Itemized modification records
━━━━━━━━━━

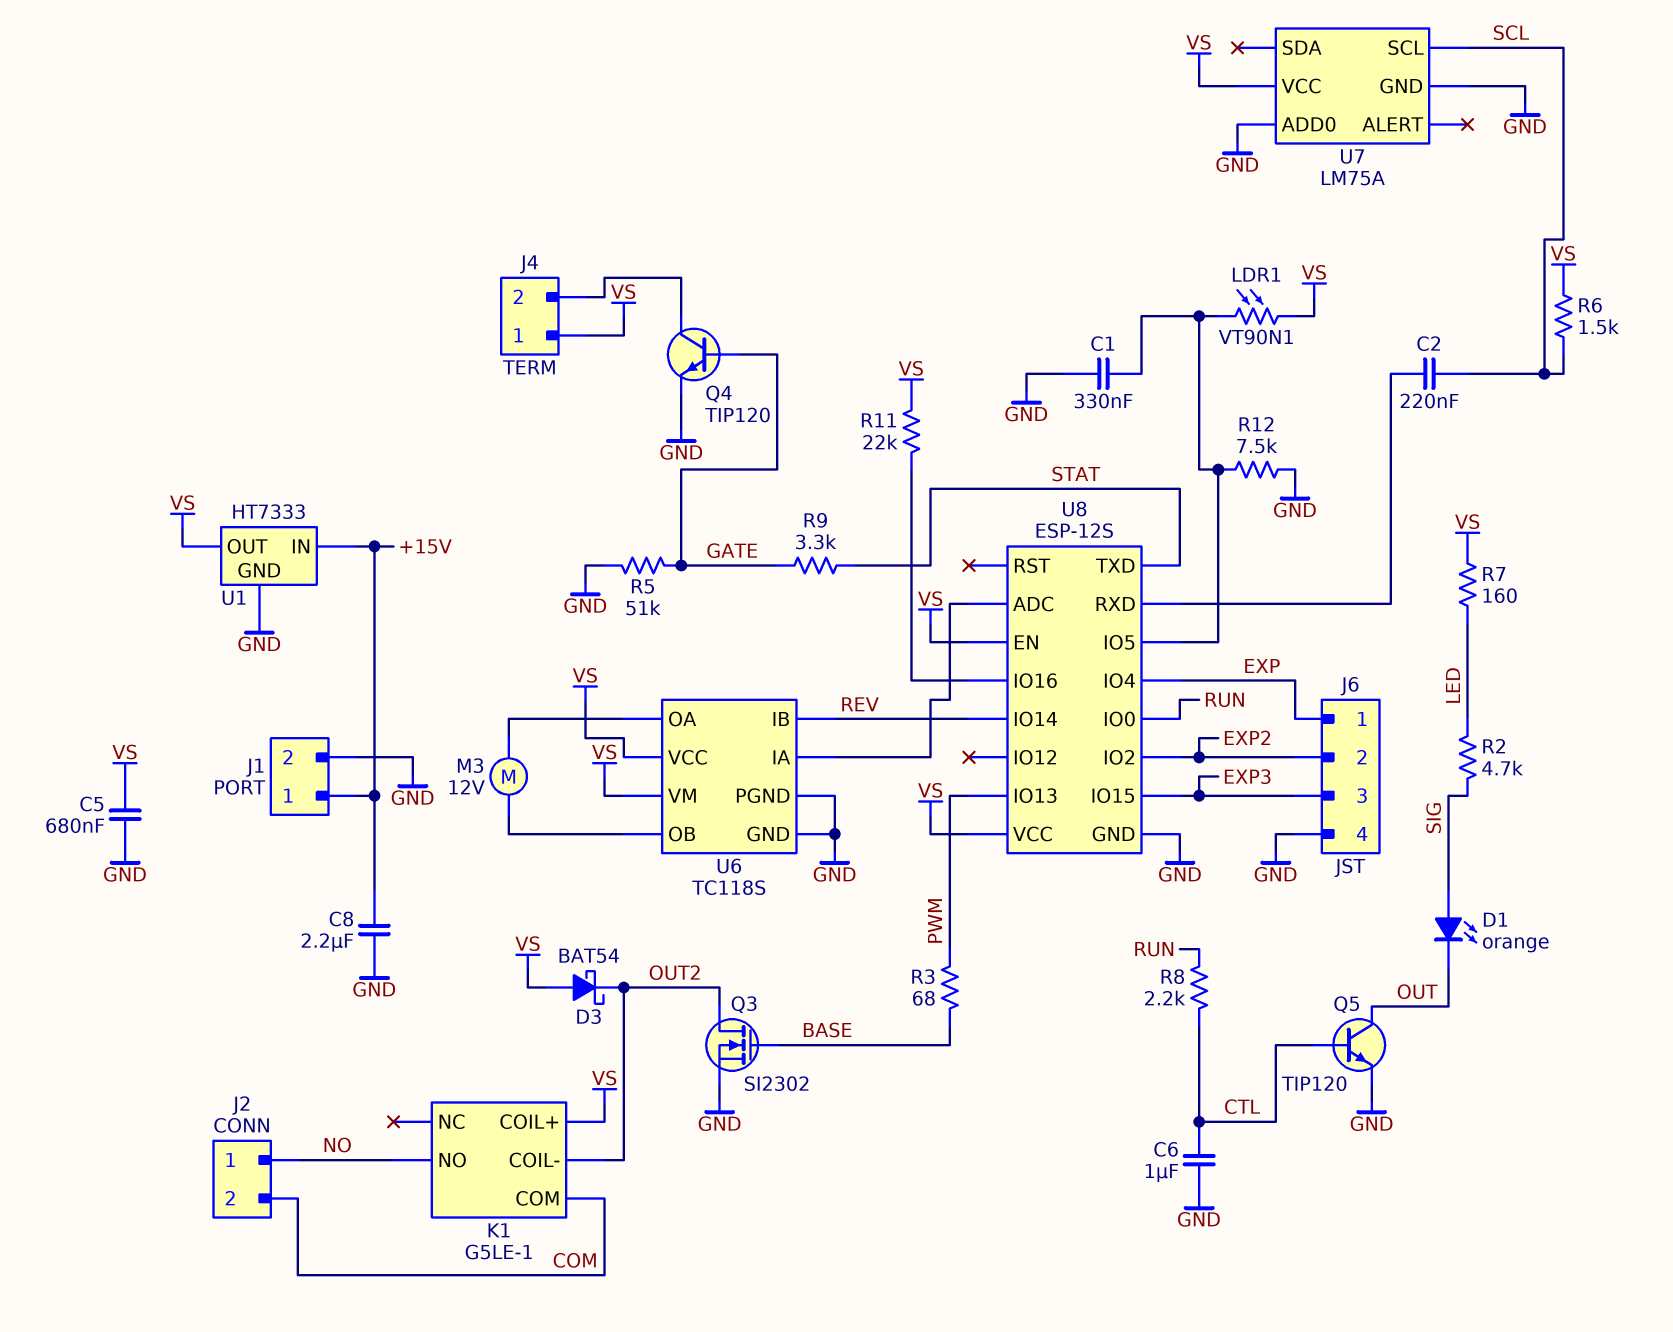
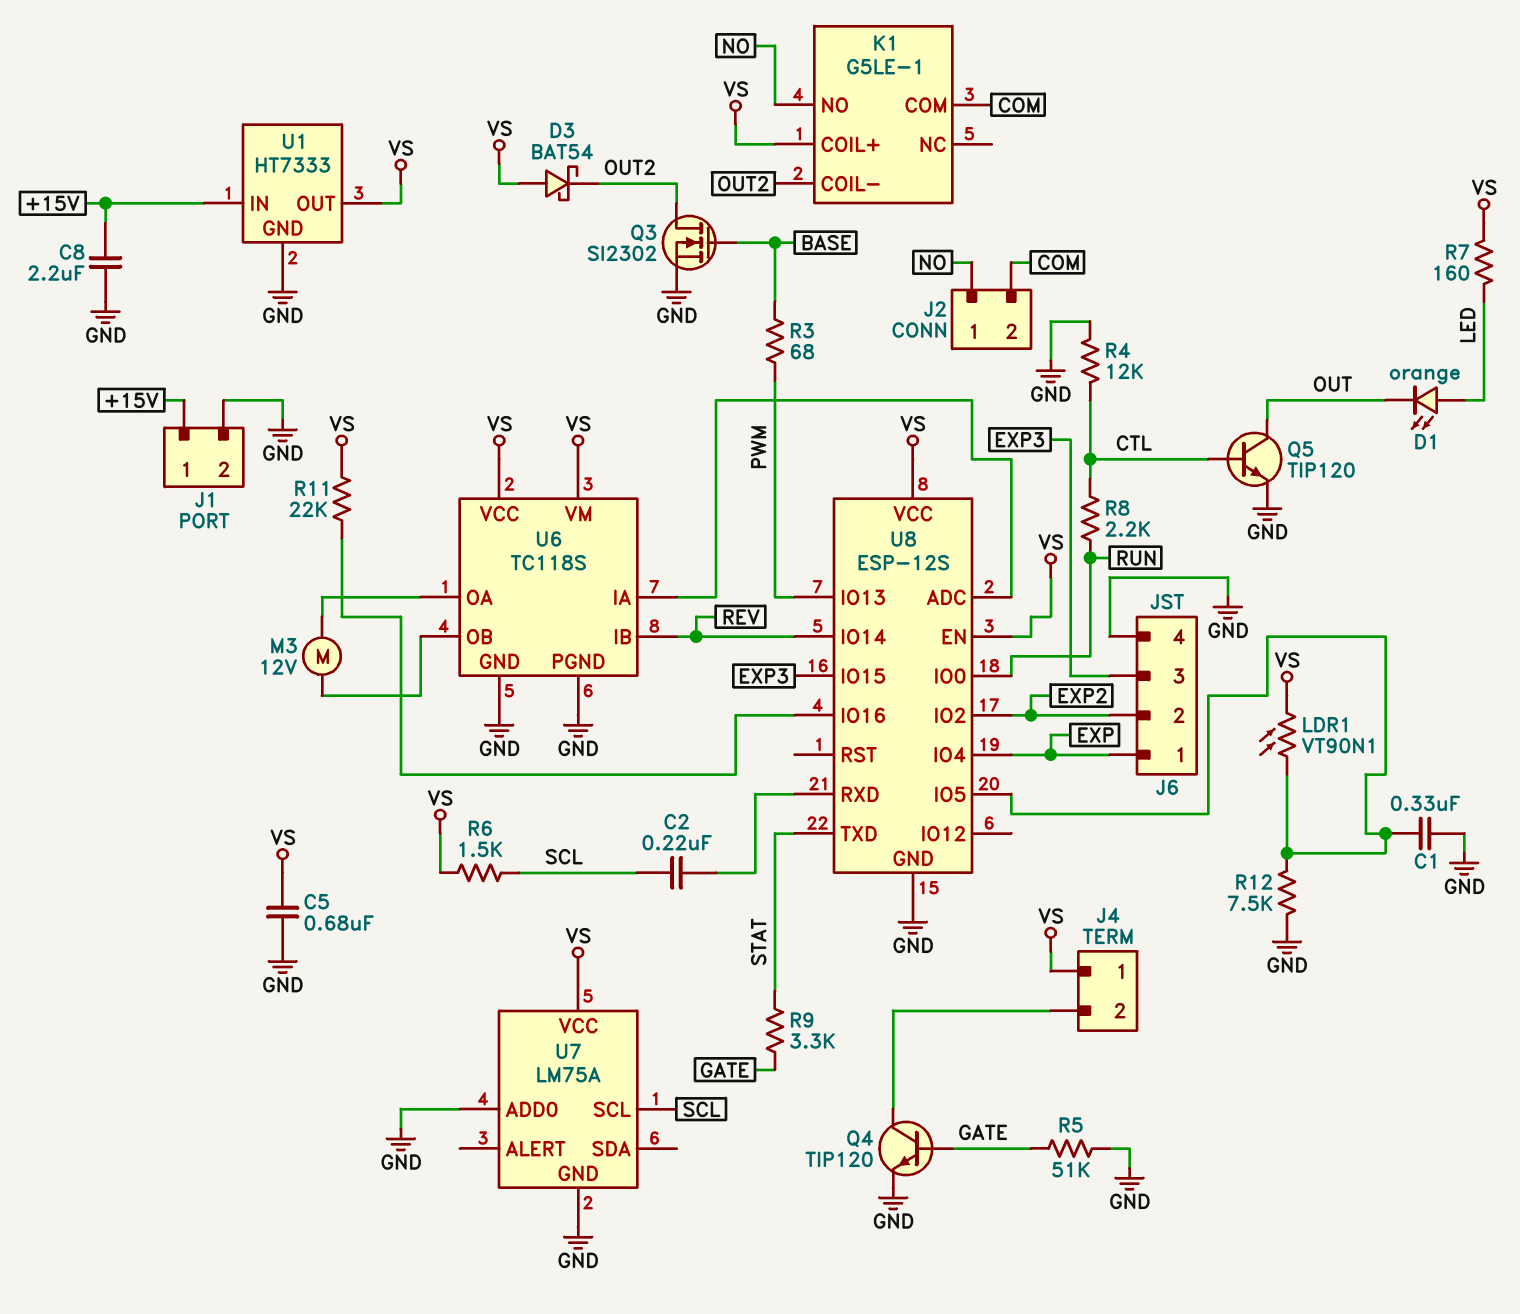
C6: 1uF (CTL, GND) -> none
D1: LED orange (A SIG, K OUT) -> LED orange (A LED, K OUT)
R2: 4.7k (LED, SIG) -> none
R4: none -> 12k (CTL, GND)

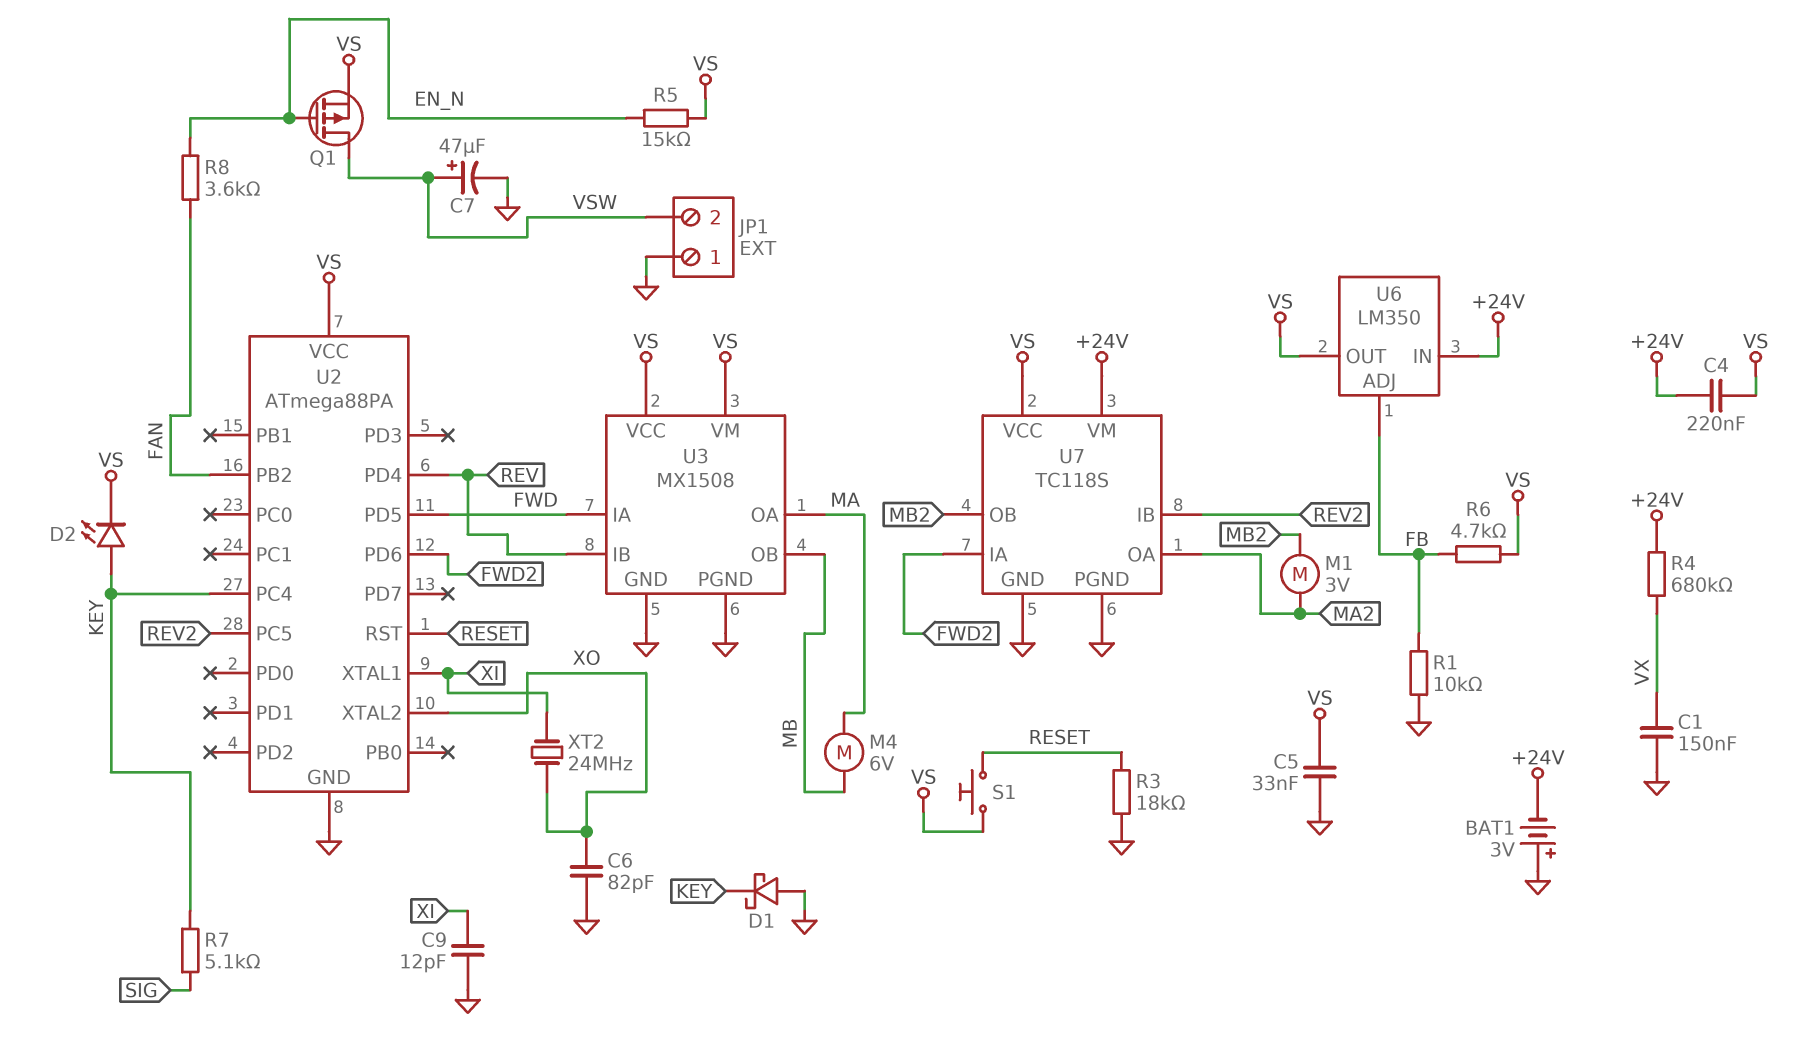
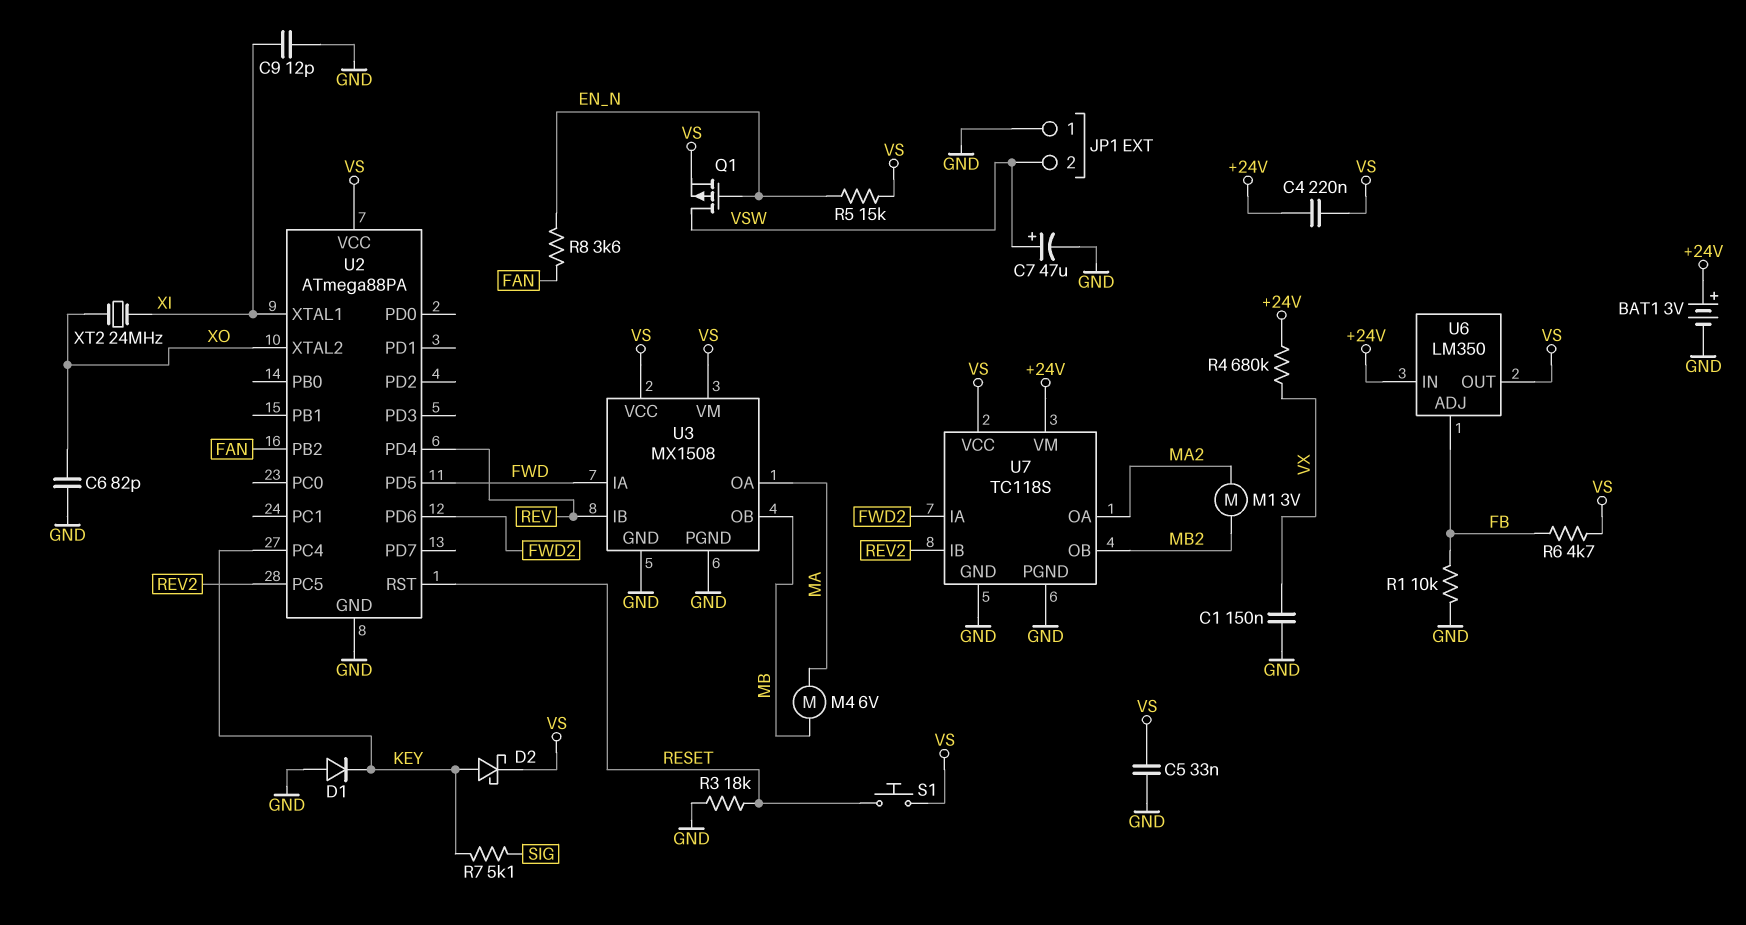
BAT1: 3V (plus GND, minus +24V) -> 3V (plus +24V, minus GND)
D1: schottky (A GND, K KEY) -> diode (A GND, K KEY)
D2: LED (A KEY, K VS) -> schottky (A KEY, K VS)

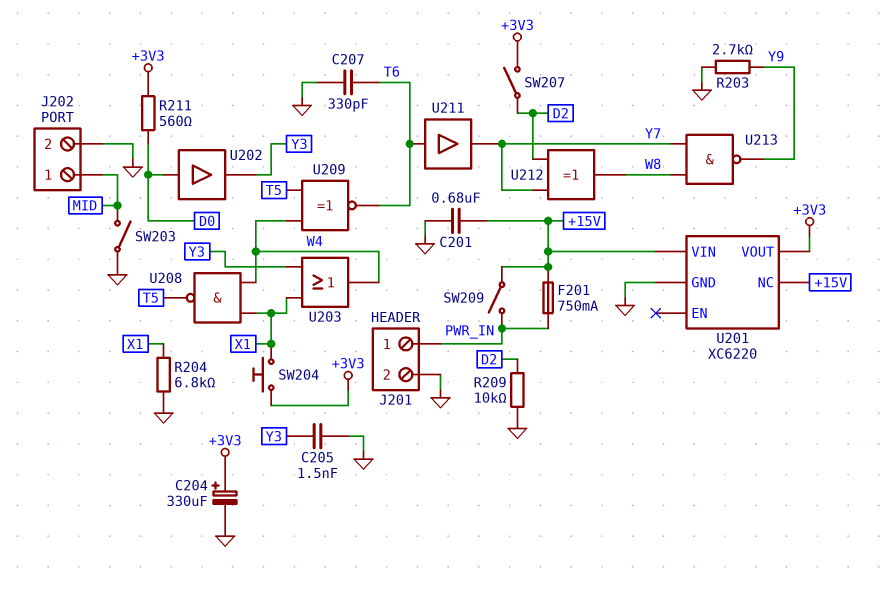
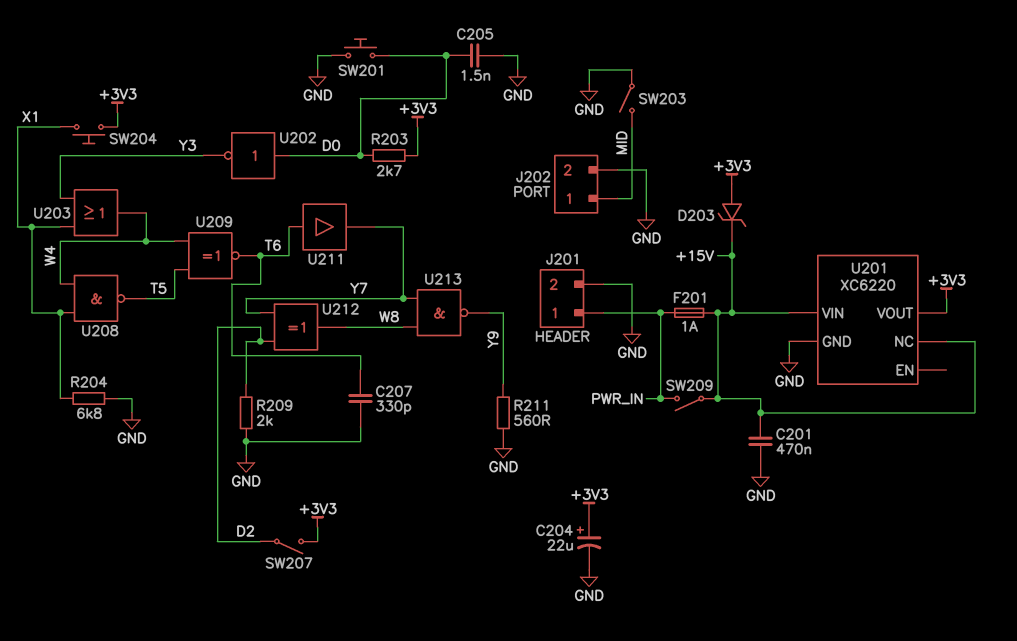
C201: 680nF (+15V, GND) -> 470nF (+15V, GND)
C204: 330uF (plus +3V3, minus GND) -> 22uF (plus +3V3, minus GND)
C205: 1.5nF (GND, Y3) -> 1.5nF (D0, GND)
D203: none -> zener (A +3V3, K +15V)
F201: 750mA (+15V, PWR_IN) -> 1A (+15V, PWR_IN)
R203: 2.7k (GND, Y9) -> 2.7k (+3V3, D0)
R209: 10k (D2, GND) -> 2k (D2, GND)
R211: 560 (+3V3, D0) -> 560 (GND, Y9)
SW201: none -> button (D0, GND)
U202: buffer (in D0, out Y3) -> NOT (in D0, out Y3)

━━━━━━━━━━

**PROBLEM:** Lines holding the word "none" in the entries above are the ones to pull out. Copy them all.

**WRITTEN SOLUTION:**
C6: 1uF (CTL, GND) -> none
R2: 4.7k (LED, SIG) -> none
R4: none -> 12k (CTL, GND)
D203: none -> zener (A +3V3, K +15V)
SW201: none -> button (D0, GND)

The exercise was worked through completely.